Copy out each line of the data below in which the string "degrees" appears.

EXERCISE DATA –
BEGIN

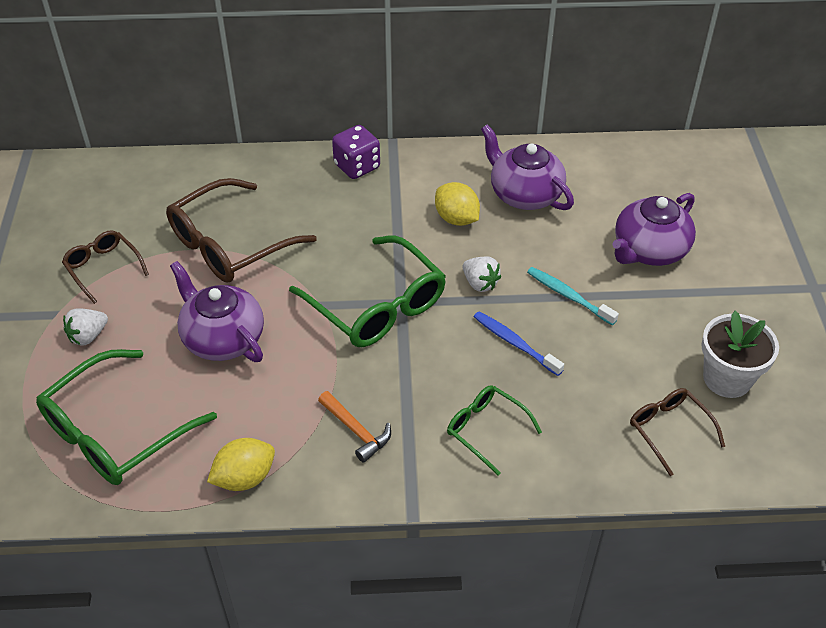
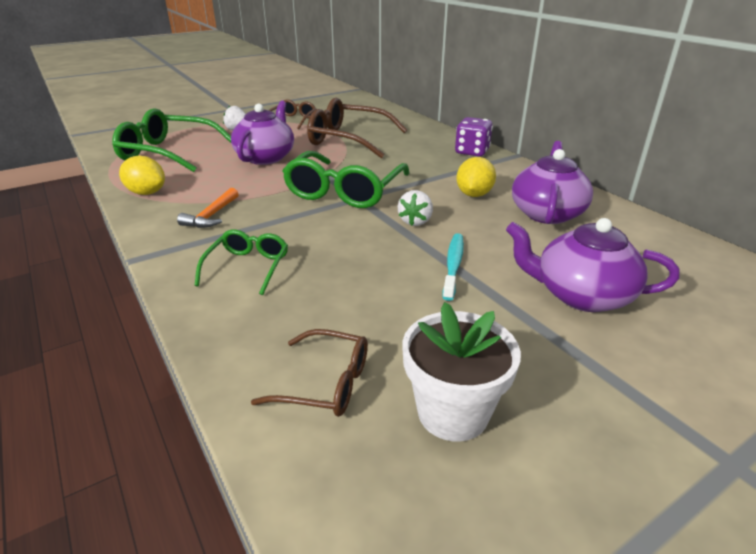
camera: 60 degrees right, 15 degrees down
(515, 343) = (363, 254): blue toothbrush -> none
(669, 431) = (325, 383): brown glasses -> brown glasses turned 75 degrees clockwise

END

WORKED SOLUTION –
camera: 60 degrees right, 15 degrees down
(669, 431) = (325, 383): brown glasses -> brown glasses turned 75 degrees clockwise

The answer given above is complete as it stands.